__ASSIGNED TASK__: When you reach the line containing "R105: 100k (+12V, EN2) -> none" in the entries below, begin reproducing lines exactly, and stop once the line containing "SW101: switch (PWR_IN, Y4)" is done.

===== THE DATA =====

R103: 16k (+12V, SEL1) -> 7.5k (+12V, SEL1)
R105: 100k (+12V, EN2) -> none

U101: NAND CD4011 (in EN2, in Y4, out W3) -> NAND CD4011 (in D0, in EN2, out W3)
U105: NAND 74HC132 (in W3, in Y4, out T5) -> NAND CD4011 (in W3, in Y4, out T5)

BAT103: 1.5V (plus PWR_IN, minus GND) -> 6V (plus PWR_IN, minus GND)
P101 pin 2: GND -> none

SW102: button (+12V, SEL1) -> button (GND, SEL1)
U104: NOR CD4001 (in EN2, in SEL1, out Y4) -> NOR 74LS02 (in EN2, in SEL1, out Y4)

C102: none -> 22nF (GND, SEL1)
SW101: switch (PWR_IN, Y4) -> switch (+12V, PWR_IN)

=====
===== THE DATA =====

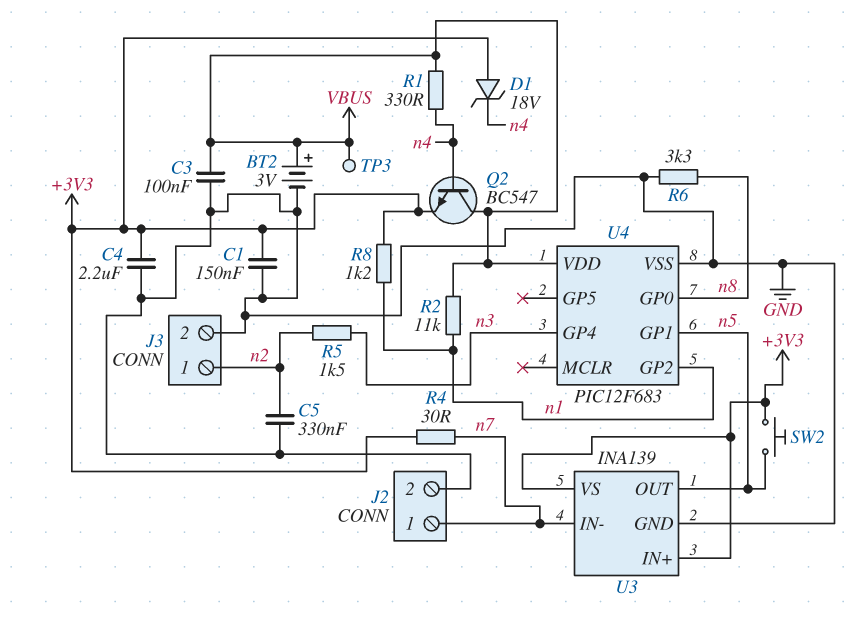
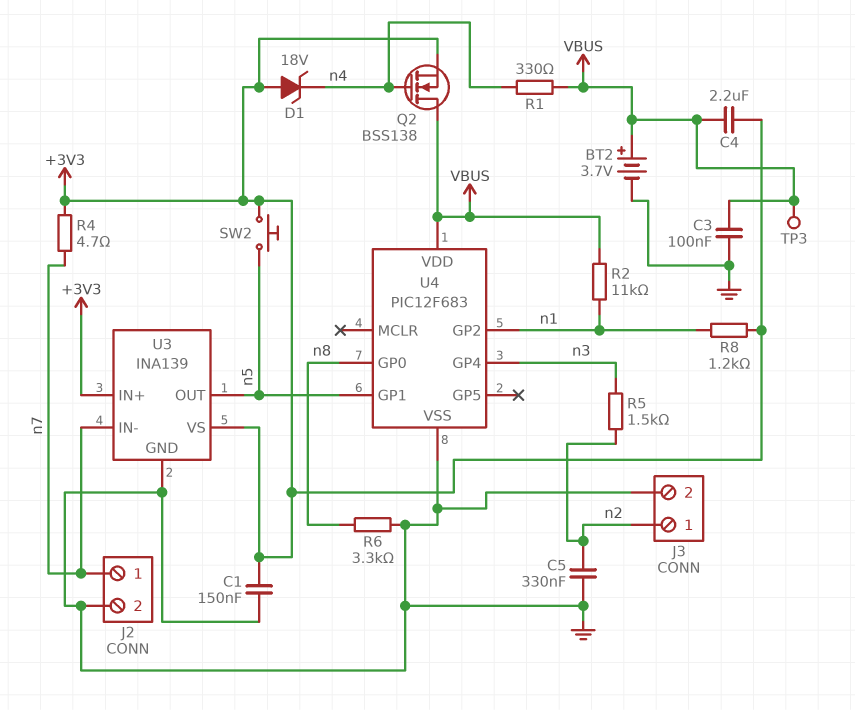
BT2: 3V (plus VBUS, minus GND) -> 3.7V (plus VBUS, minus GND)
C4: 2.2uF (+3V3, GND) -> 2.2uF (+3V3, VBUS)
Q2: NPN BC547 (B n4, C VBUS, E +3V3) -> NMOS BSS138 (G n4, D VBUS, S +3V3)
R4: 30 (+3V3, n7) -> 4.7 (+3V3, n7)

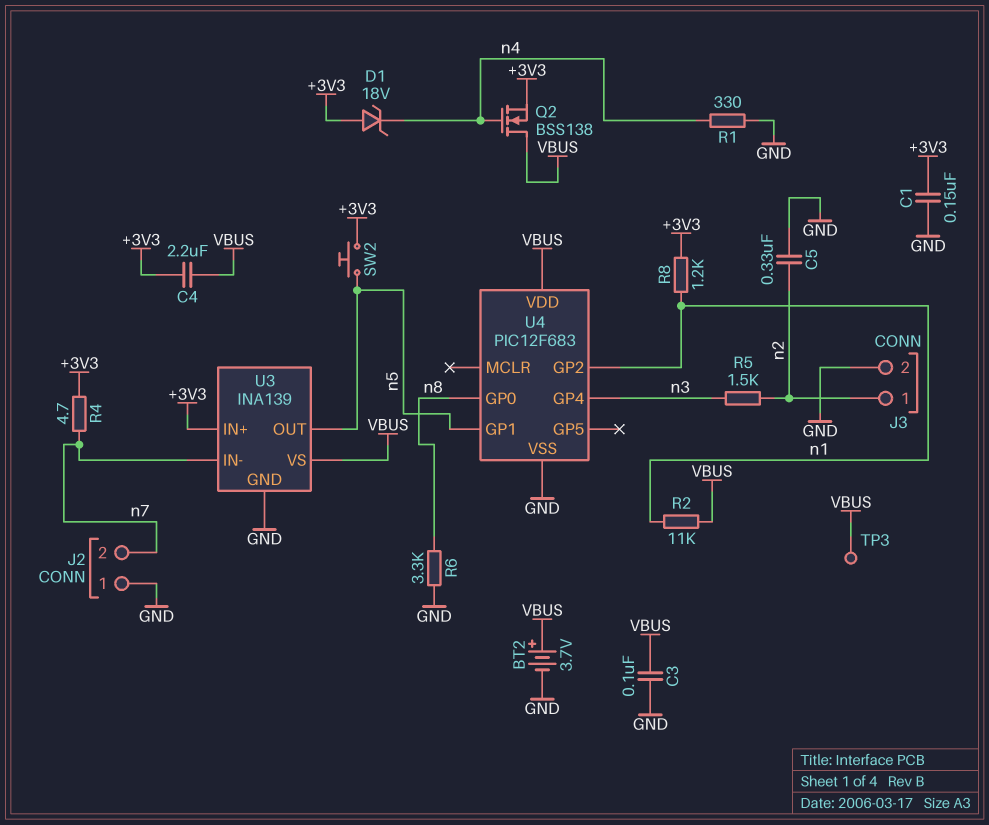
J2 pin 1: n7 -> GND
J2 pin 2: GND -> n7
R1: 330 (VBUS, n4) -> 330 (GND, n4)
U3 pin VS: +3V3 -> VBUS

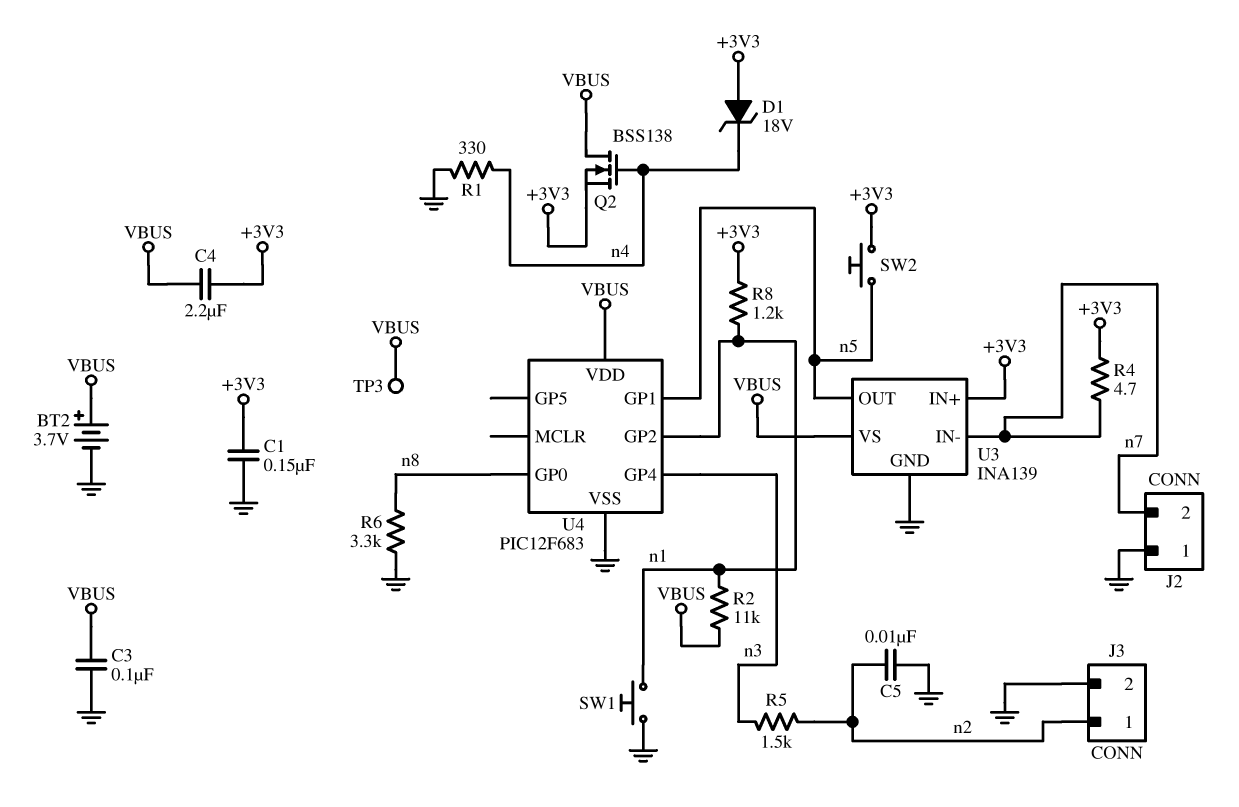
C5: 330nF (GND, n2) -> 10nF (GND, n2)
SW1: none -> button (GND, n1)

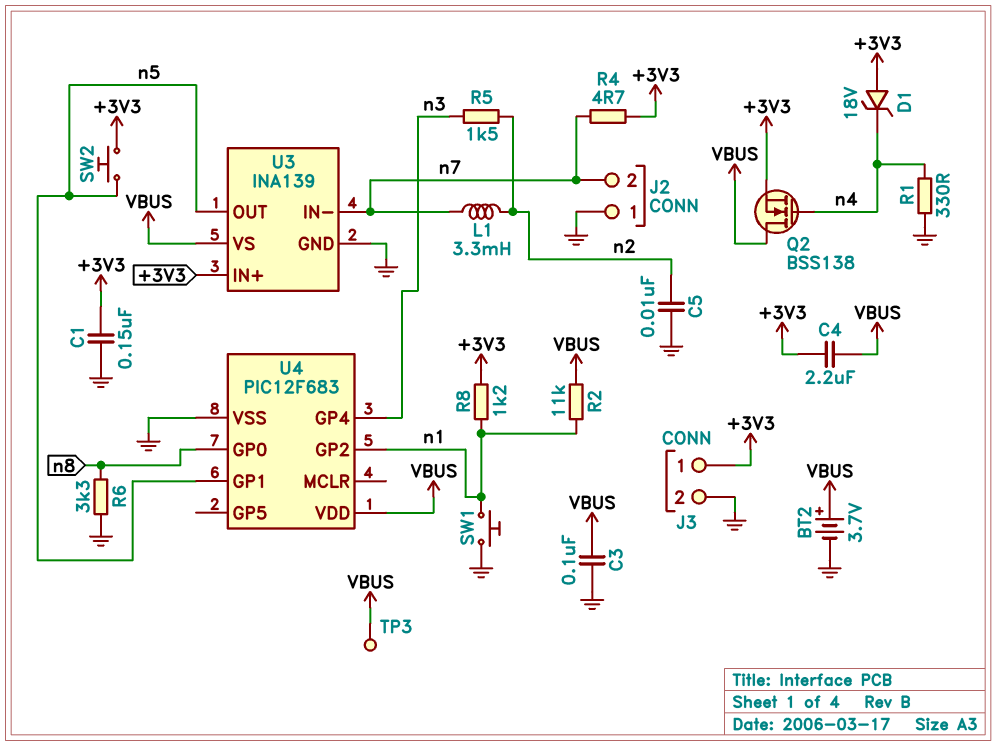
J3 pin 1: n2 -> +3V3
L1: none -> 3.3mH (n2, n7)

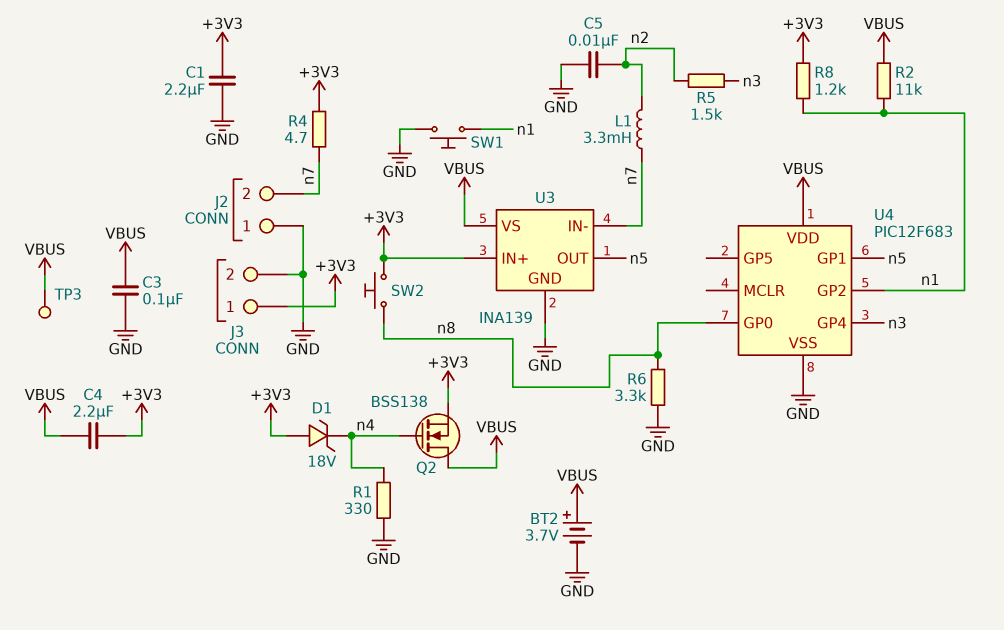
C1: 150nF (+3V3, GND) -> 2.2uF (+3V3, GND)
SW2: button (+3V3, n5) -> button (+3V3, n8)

=====

__ANSWER TO THIS PROBLEM__:
R105: 100k (+12V, EN2) -> none

U101: NAND CD4011 (in EN2, in Y4, out W3) -> NAND CD4011 (in D0, in EN2, out W3)
U105: NAND 74HC132 (in W3, in Y4, out T5) -> NAND CD4011 (in W3, in Y4, out T5)

BAT103: 1.5V (plus PWR_IN, minus GND) -> 6V (plus PWR_IN, minus GND)
P101 pin 2: GND -> none

SW102: button (+12V, SEL1) -> button (GND, SEL1)
U104: NOR CD4001 (in EN2, in SEL1, out Y4) -> NOR 74LS02 (in EN2, in SEL1, out Y4)

C102: none -> 22nF (GND, SEL1)
SW101: switch (PWR_IN, Y4) -> switch (+12V, PWR_IN)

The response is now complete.